→ Try it: Your answer consists of the lines in the data that contain "brown". Copy each of them.

→ Data for processing:

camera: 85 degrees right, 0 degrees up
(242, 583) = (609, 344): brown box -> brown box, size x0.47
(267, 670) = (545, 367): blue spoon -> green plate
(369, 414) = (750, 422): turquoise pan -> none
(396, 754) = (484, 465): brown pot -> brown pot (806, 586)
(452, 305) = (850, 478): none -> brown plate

==

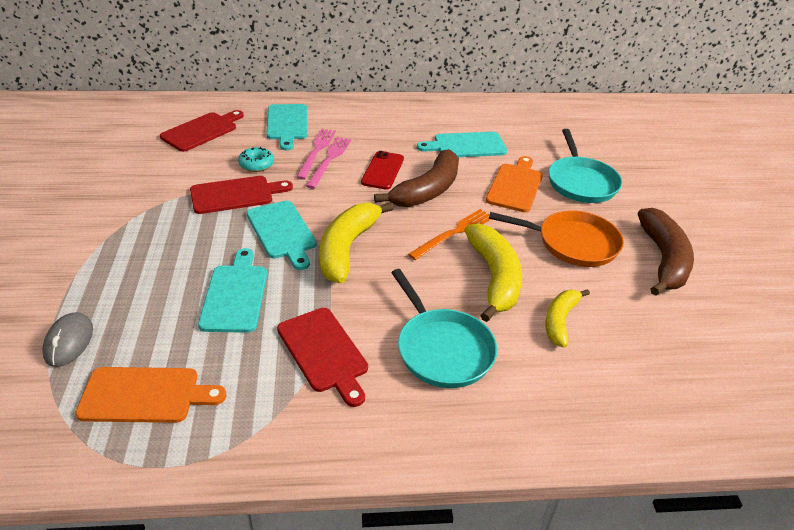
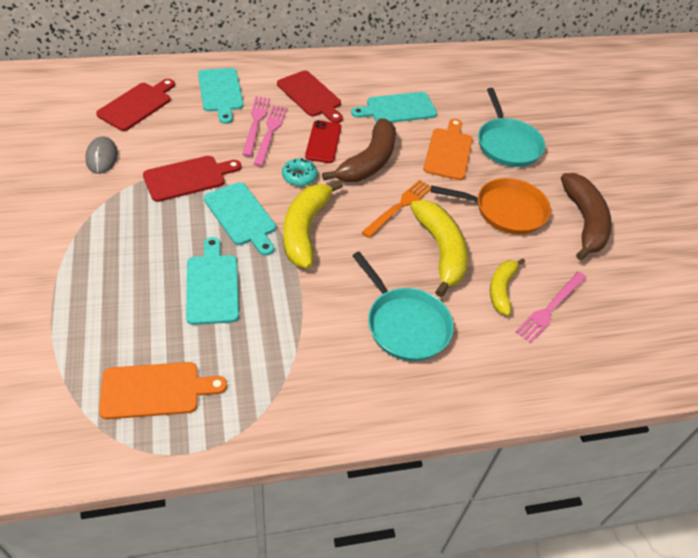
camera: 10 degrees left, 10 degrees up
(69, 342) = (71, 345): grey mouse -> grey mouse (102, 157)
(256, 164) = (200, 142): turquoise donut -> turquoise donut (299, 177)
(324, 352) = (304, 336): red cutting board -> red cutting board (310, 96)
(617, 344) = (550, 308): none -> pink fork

==

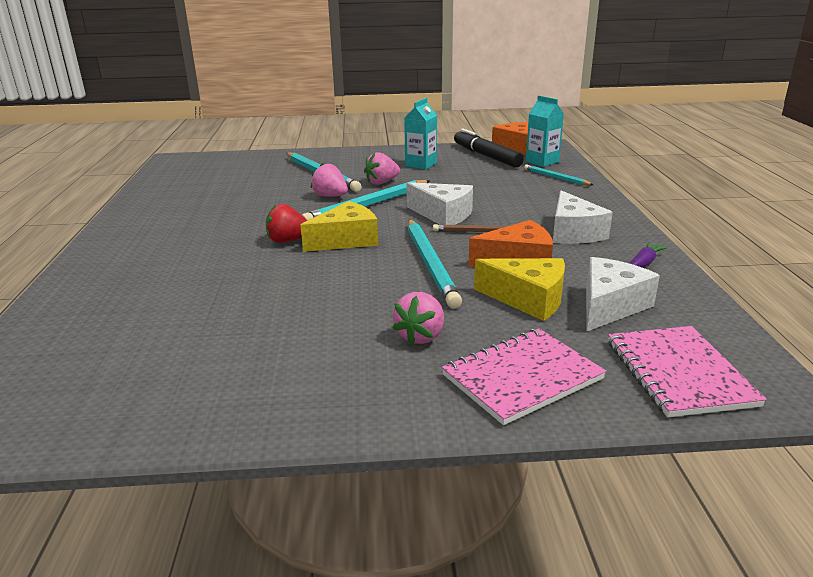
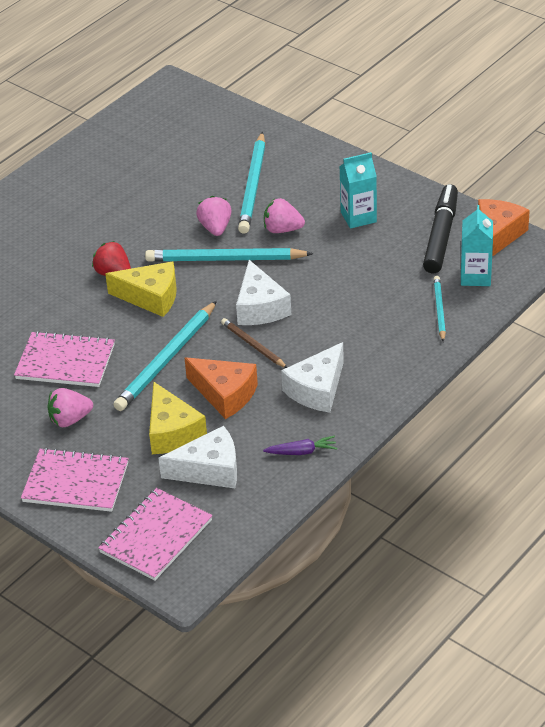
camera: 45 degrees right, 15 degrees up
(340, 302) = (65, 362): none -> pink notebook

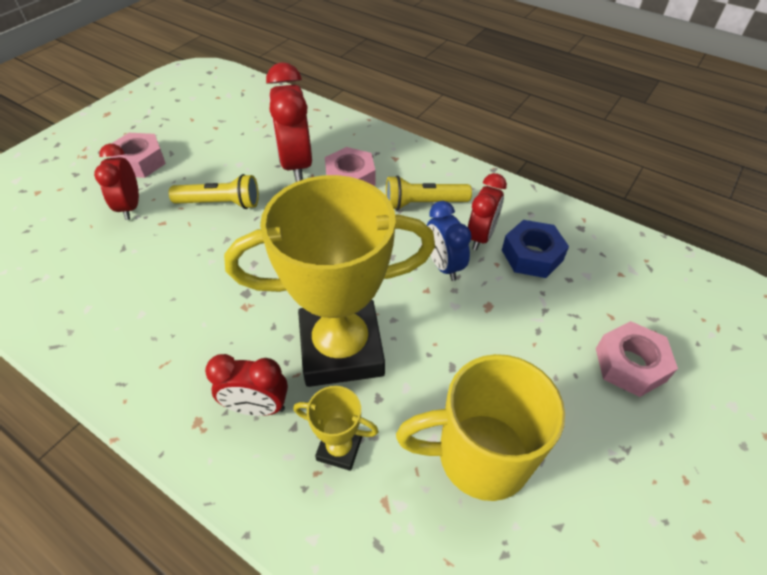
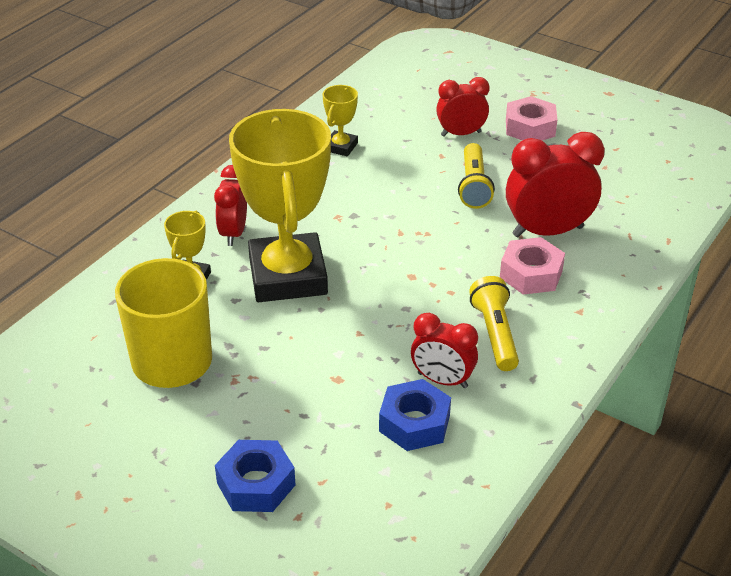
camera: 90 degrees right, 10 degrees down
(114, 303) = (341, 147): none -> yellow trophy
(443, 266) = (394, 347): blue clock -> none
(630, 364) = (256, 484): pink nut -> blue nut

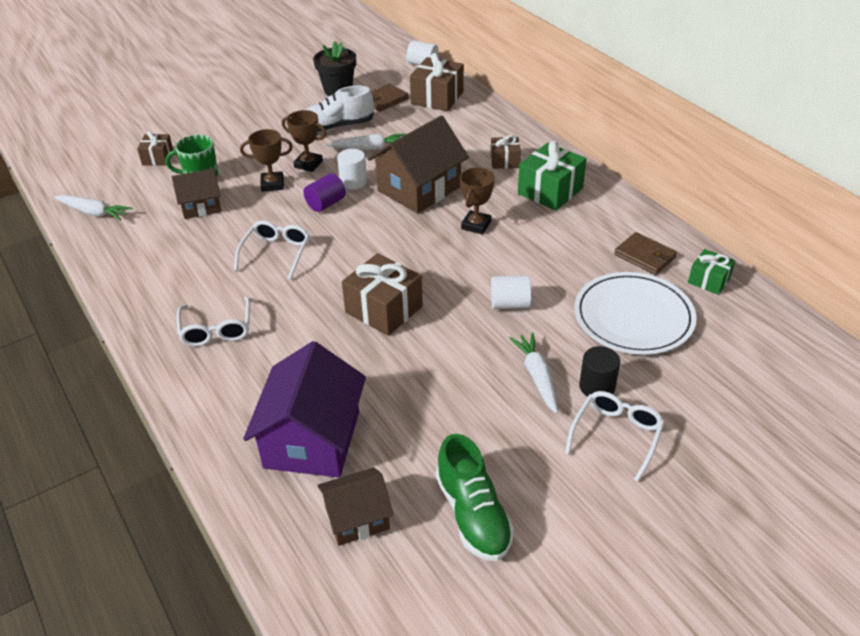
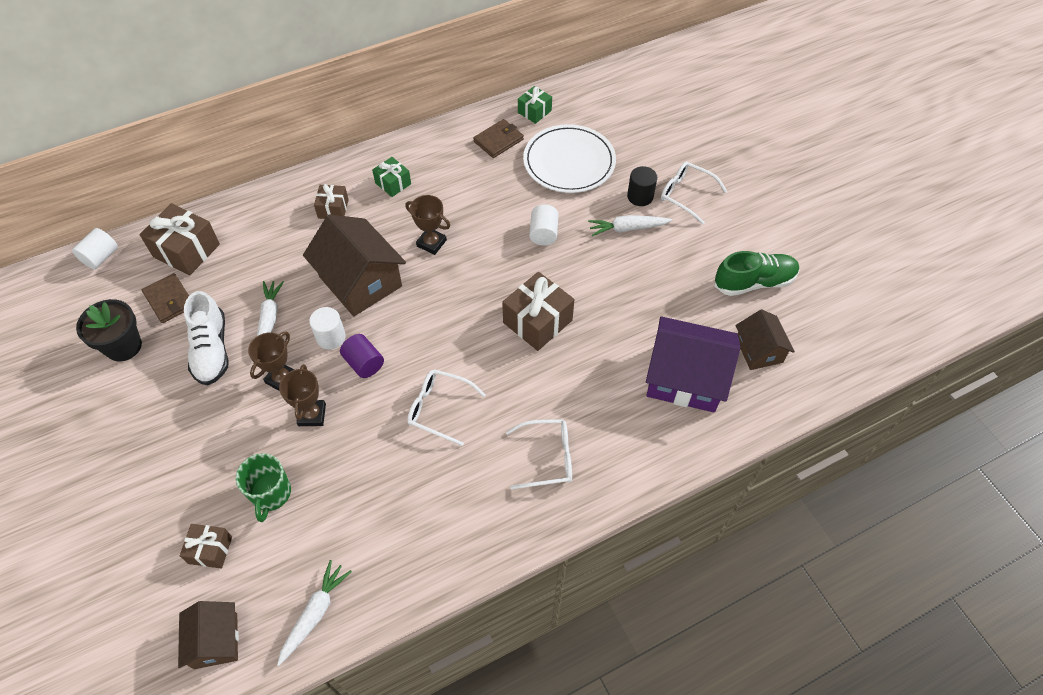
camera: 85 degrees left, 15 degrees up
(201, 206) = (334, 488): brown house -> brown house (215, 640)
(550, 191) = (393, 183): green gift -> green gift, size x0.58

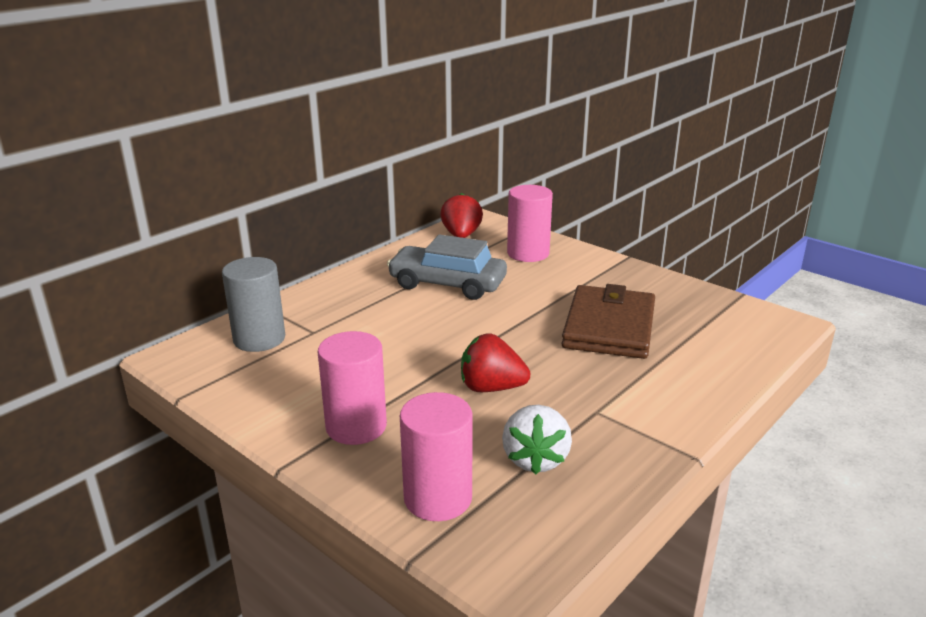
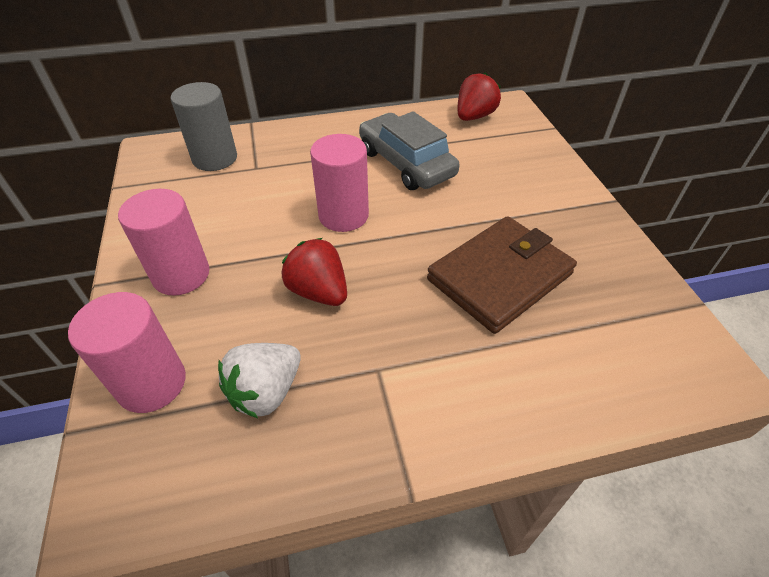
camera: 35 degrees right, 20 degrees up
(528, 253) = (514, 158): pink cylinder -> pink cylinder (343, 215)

→ Response:
(242, 583) = (609, 344): brown box -> brown box, size x0.47
(396, 754) = (484, 465): brown pot -> brown pot (806, 586)
(452, 305) = (850, 478): none -> brown plate
(201, 206) = (334, 488): brown house -> brown house (215, 640)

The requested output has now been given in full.